Work task.
Work through the records below and copy every line that includes "cone".
*** Block opens ***
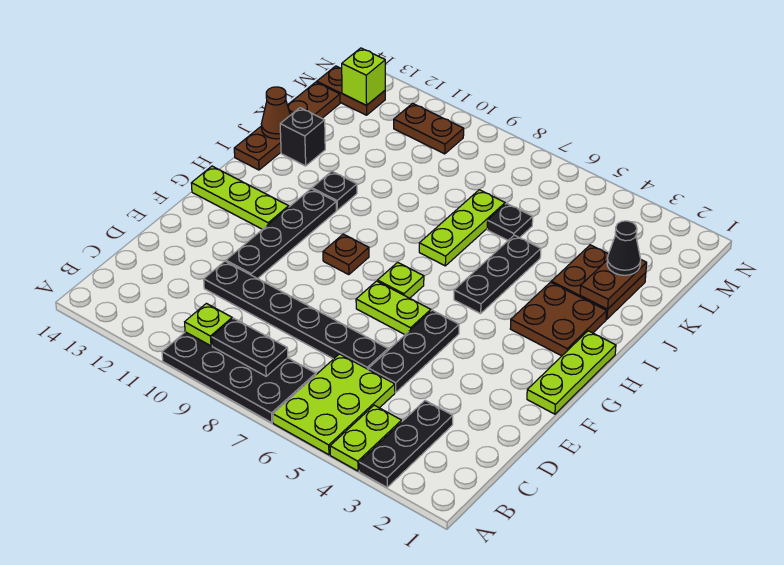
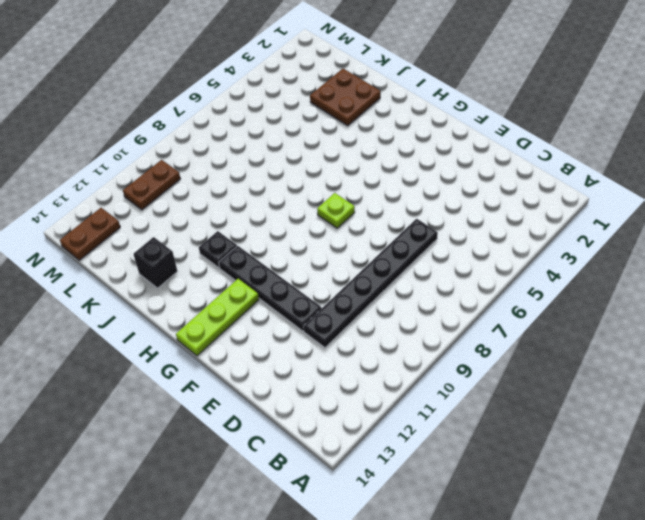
none -> black plate A3:C3 level 1
none -> lime plate A4:B4 level 1
none -> lime plate A5:C6 level 1

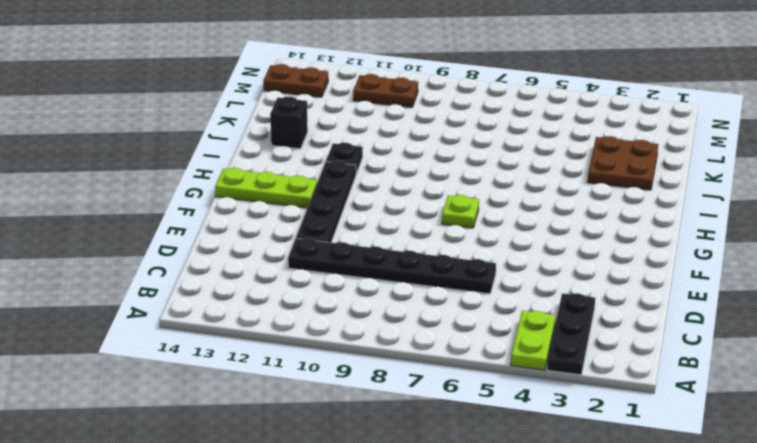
none -> lime plate A5:C6 level 1
none -> black plate A7:B10 level 1
none -> black plate D5:F5 level 1

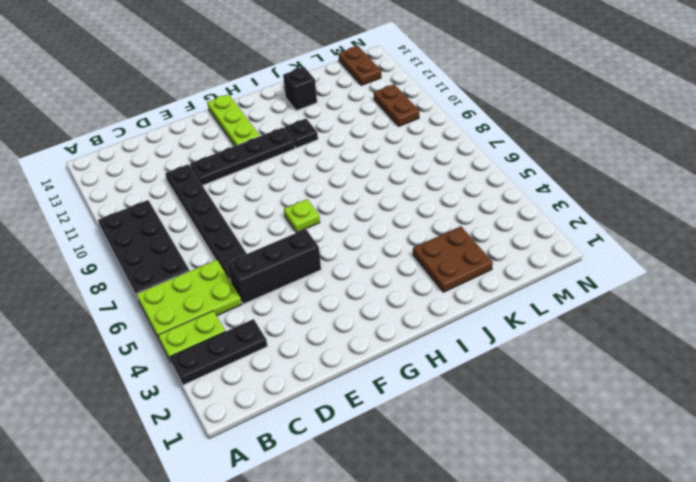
black brick D5:F5 level 1 -> black plate D5:F5 level 1
none -> lime plate F1:H1 level 1
none -> lime plate F6:F7 level 1
none -> brown plate G9 level 1

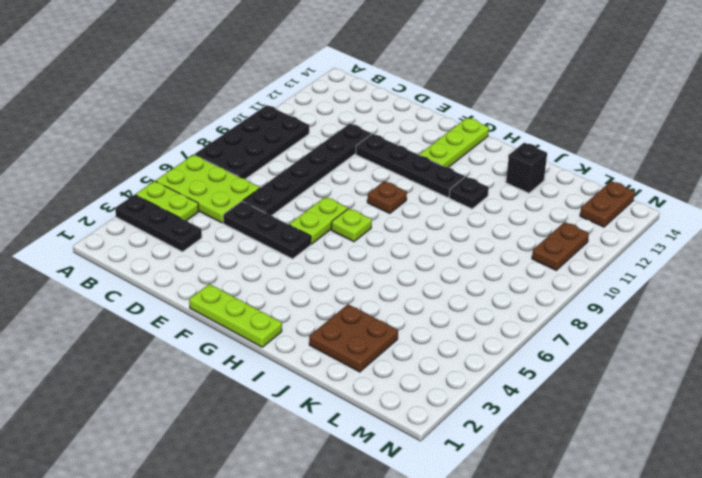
none -> brown plate H2:I3 level 1
none -> black plate H5:J5 level 1
none -> lime plate I7:K7 level 1

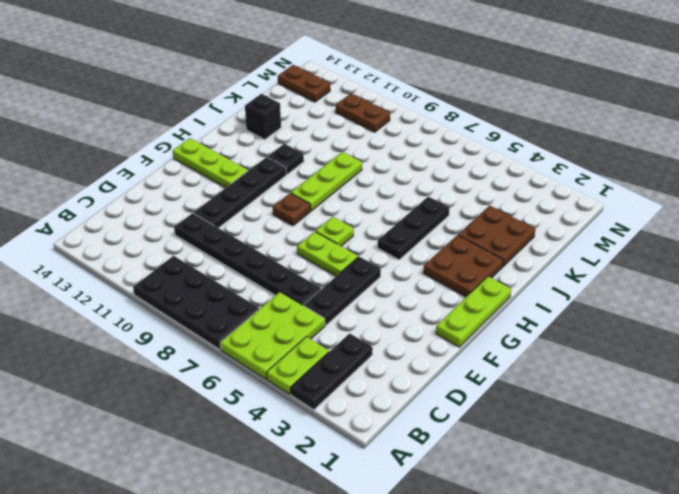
lime plate H9:J9 level 1 -> lime plate I7:K7 level 1
none -> brown plate I14:L14 level 1
none -> black plate K6 level 1
none -> black plate B8:B9 level 2

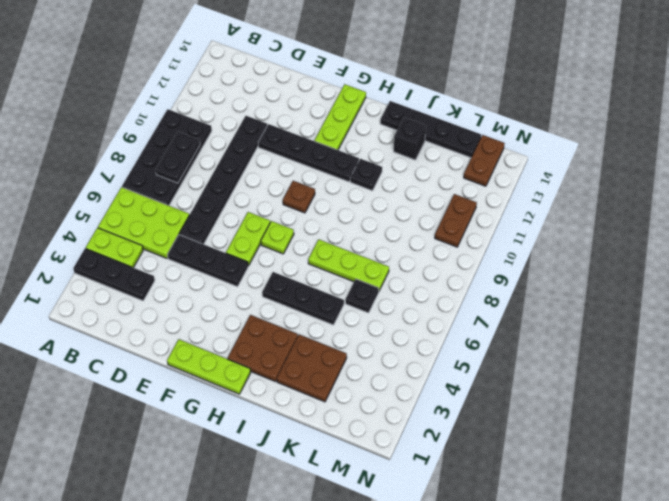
black plate I14:L14 level 1 -> brown plate I14:L14 level 1
none -> lime plate B10 level 2
none -> brown plate J2:K2 level 2
none -> brown cone J14 level 2

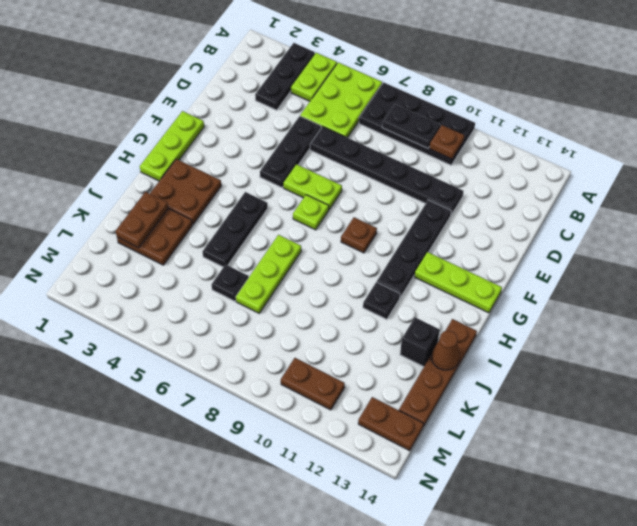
brown plate B10 level 2 -> lime plate B10 level 2
none -> lime brick M13 level 2
none -> black cone K2 level 3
*** Block closes ***
Written answer.
none -> brown cone J14 level 2
none -> black cone K2 level 3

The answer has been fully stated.